Listed entries:
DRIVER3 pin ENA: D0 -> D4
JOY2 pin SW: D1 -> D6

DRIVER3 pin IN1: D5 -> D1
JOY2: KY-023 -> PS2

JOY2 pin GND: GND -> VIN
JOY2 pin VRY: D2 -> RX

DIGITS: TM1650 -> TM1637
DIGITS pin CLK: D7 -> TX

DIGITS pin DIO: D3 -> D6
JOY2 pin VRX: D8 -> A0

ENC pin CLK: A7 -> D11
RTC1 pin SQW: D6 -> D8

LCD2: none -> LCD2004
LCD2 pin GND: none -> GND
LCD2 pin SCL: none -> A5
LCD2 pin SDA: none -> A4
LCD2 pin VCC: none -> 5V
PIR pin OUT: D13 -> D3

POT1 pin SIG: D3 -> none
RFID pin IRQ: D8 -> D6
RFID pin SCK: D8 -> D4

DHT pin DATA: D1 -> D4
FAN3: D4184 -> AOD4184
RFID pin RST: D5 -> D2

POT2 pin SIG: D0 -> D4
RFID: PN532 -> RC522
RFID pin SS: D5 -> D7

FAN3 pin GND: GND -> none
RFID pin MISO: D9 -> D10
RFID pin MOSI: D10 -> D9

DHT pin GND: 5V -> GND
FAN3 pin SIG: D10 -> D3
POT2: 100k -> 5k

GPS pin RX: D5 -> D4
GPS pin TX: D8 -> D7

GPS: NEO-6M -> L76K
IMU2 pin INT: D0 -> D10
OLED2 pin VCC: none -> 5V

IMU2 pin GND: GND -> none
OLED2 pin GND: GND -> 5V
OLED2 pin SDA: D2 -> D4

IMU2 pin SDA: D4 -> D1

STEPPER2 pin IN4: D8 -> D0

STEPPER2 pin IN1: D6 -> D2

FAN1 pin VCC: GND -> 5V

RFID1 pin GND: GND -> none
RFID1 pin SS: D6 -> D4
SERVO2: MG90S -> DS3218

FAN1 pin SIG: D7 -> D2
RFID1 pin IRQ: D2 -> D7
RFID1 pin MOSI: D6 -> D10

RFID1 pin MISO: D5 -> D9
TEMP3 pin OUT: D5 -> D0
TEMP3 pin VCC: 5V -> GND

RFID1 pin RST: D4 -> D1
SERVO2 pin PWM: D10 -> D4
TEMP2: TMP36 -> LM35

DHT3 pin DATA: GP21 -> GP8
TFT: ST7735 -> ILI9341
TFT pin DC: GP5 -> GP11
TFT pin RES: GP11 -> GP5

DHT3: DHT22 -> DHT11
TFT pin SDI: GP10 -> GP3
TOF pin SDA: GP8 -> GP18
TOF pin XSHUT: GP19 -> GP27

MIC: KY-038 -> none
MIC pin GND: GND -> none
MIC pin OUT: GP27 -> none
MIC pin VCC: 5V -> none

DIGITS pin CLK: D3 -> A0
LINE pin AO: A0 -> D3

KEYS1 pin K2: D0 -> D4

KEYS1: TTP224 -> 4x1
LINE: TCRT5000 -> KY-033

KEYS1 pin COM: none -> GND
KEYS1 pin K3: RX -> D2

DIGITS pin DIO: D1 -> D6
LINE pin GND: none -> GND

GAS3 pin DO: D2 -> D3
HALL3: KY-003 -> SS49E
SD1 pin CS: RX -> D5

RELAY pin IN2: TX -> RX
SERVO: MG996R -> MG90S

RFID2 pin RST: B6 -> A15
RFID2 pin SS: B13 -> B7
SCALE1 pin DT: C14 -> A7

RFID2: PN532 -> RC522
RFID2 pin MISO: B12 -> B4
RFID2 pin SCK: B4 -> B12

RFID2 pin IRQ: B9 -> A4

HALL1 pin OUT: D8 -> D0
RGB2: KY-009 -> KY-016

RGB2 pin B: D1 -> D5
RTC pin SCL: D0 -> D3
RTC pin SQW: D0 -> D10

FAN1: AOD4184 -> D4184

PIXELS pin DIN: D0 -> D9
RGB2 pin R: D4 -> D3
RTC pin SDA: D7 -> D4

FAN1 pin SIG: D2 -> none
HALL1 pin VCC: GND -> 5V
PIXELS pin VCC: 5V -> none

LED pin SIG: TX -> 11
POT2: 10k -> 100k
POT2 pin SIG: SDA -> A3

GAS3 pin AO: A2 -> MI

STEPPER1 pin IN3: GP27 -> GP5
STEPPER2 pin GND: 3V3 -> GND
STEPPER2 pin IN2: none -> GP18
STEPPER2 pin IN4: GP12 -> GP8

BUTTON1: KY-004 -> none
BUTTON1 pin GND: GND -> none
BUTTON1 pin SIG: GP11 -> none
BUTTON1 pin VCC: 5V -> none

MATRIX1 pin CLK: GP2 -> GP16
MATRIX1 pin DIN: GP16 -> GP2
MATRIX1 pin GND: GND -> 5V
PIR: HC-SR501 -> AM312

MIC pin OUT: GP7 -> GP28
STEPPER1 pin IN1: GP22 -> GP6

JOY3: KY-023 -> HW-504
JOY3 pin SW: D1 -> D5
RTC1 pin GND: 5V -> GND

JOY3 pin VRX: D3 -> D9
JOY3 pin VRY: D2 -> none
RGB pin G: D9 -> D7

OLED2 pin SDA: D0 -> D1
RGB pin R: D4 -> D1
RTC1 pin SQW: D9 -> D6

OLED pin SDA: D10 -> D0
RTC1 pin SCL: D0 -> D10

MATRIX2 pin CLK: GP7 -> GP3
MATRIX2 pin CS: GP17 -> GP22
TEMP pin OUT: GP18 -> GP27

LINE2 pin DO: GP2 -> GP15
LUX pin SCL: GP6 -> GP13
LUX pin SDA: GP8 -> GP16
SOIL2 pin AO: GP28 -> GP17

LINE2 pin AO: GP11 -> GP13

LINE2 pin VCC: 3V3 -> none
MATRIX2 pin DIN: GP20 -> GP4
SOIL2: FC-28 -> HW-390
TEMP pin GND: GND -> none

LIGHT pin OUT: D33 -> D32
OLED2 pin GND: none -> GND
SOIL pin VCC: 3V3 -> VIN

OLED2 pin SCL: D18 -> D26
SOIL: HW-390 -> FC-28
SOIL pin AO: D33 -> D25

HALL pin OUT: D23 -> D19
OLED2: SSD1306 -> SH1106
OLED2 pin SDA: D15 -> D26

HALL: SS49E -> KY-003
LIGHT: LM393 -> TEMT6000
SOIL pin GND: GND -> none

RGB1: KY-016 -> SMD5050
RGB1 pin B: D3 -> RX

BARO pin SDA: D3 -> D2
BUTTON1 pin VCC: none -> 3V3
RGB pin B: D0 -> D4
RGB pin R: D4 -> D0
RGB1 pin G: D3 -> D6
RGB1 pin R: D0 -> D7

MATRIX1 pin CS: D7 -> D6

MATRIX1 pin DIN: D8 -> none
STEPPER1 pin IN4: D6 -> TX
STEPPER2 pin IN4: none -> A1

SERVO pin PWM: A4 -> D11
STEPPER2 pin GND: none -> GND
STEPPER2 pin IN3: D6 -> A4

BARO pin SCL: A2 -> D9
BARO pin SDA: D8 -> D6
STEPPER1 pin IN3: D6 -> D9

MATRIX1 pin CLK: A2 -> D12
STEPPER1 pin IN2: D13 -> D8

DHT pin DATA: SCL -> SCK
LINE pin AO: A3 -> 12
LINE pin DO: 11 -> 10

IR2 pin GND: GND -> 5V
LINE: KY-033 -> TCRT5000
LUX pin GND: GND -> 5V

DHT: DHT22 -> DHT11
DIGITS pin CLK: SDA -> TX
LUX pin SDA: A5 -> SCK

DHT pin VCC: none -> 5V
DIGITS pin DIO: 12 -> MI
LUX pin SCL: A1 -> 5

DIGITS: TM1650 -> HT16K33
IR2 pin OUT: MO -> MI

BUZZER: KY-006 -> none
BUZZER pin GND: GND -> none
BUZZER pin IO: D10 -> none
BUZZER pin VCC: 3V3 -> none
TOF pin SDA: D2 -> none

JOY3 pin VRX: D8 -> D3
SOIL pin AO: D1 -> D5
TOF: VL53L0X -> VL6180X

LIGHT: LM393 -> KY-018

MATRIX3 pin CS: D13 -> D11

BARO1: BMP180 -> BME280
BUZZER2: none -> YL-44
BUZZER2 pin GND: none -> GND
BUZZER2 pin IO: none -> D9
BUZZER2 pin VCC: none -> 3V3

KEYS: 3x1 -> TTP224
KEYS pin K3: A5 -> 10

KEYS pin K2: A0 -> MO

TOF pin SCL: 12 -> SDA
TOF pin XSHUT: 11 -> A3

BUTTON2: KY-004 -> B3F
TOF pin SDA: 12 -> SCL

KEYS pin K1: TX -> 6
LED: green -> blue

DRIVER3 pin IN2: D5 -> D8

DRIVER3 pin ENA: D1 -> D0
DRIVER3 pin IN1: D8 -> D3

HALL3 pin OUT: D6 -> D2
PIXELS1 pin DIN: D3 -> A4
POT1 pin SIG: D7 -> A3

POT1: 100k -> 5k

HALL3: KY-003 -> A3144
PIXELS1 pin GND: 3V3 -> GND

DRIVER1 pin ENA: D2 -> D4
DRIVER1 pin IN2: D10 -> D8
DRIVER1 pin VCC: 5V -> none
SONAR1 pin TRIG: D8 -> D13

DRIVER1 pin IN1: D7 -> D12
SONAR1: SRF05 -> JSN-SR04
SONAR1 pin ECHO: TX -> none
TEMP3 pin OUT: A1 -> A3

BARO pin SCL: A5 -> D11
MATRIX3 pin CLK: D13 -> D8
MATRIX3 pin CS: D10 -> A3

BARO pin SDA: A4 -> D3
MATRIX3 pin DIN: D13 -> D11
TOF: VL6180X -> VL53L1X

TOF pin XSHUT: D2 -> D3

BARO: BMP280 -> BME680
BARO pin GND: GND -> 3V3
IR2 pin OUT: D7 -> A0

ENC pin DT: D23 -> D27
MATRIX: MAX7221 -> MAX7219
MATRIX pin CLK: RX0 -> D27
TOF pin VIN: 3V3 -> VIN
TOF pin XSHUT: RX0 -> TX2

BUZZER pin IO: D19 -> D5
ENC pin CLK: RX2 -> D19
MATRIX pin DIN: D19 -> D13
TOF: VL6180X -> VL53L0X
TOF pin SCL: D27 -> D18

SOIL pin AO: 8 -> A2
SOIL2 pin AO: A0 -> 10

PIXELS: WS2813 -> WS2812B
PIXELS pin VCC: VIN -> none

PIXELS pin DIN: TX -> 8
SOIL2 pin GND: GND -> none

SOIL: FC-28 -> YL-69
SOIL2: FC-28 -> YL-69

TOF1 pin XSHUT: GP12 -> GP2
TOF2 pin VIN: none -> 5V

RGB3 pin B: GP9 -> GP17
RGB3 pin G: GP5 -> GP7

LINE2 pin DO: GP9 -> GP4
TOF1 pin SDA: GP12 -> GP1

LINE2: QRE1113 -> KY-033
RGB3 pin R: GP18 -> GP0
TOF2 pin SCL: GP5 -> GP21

Work to complete:
Beginning with the first line of the records above, reproduce each line exactly, ending at the line that contains "PIR pin OUT: D13 -> D3", and leave out everything else.

Task answer:
DRIVER3 pin ENA: D0 -> D4
JOY2 pin SW: D1 -> D6

DRIVER3 pin IN1: D5 -> D1
JOY2: KY-023 -> PS2

JOY2 pin GND: GND -> VIN
JOY2 pin VRY: D2 -> RX

DIGITS: TM1650 -> TM1637
DIGITS pin CLK: D7 -> TX

DIGITS pin DIO: D3 -> D6
JOY2 pin VRX: D8 -> A0

ENC pin CLK: A7 -> D11
RTC1 pin SQW: D6 -> D8

LCD2: none -> LCD2004
LCD2 pin GND: none -> GND
LCD2 pin SCL: none -> A5
LCD2 pin SDA: none -> A4
LCD2 pin VCC: none -> 5V
PIR pin OUT: D13 -> D3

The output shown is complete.